To do — Nothing but the lines from the one with "PIR1: none -> HC-SR501" down to the one with "SCALE1 pin SCK: A4 -> A2" should be returned, exactly and with both ends included, from the material below.
--- START ---
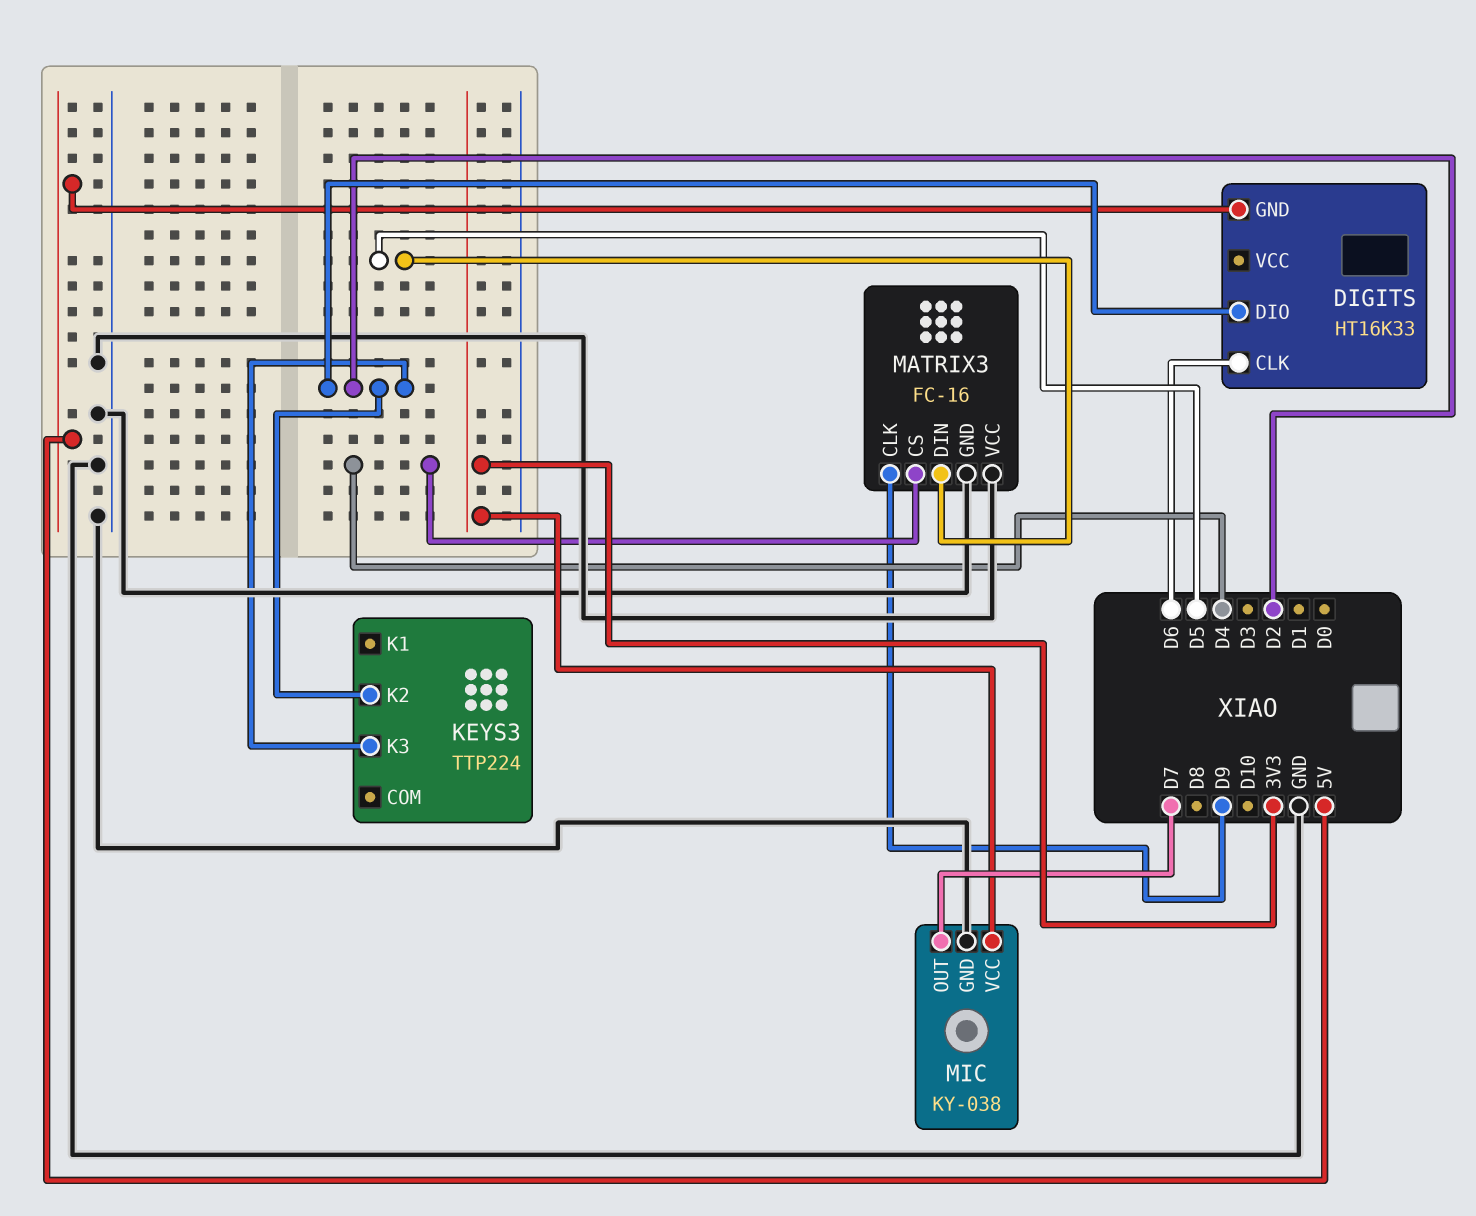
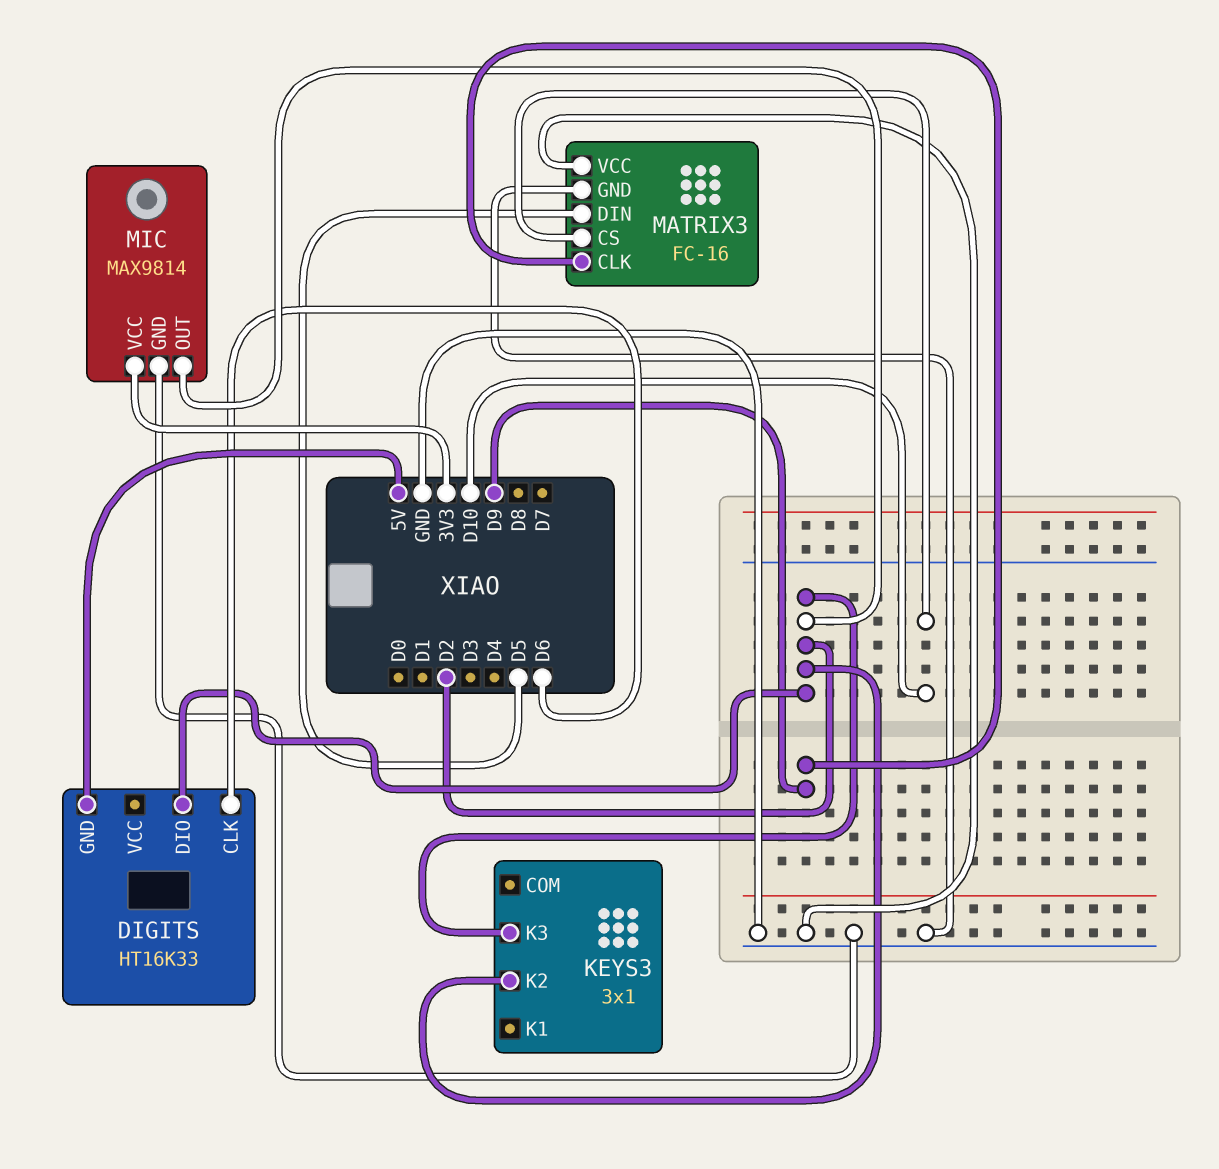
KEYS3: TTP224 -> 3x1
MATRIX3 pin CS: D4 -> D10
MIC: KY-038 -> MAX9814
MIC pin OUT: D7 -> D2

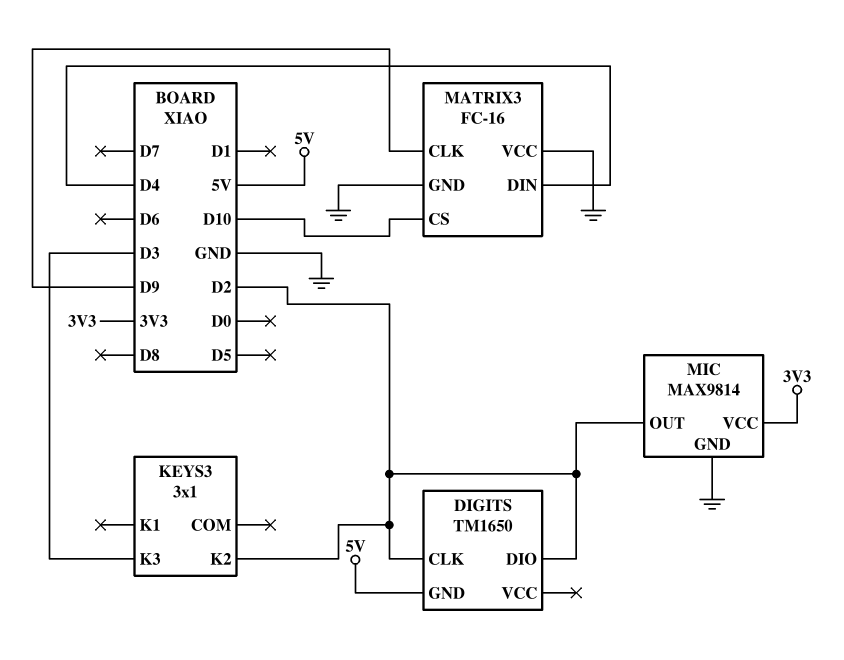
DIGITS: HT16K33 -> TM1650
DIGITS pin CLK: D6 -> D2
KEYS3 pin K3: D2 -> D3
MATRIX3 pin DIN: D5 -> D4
--- END ---
--- START ---
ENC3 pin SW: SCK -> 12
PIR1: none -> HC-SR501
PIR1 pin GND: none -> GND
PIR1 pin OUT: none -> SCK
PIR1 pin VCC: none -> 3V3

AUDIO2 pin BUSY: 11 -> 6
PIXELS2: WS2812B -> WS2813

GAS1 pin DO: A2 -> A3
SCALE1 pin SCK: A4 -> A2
--- END ---
Result —
PIR1: none -> HC-SR501
PIR1 pin GND: none -> GND
PIR1 pin OUT: none -> SCK
PIR1 pin VCC: none -> 3V3

AUDIO2 pin BUSY: 11 -> 6
PIXELS2: WS2812B -> WS2813

GAS1 pin DO: A2 -> A3
SCALE1 pin SCK: A4 -> A2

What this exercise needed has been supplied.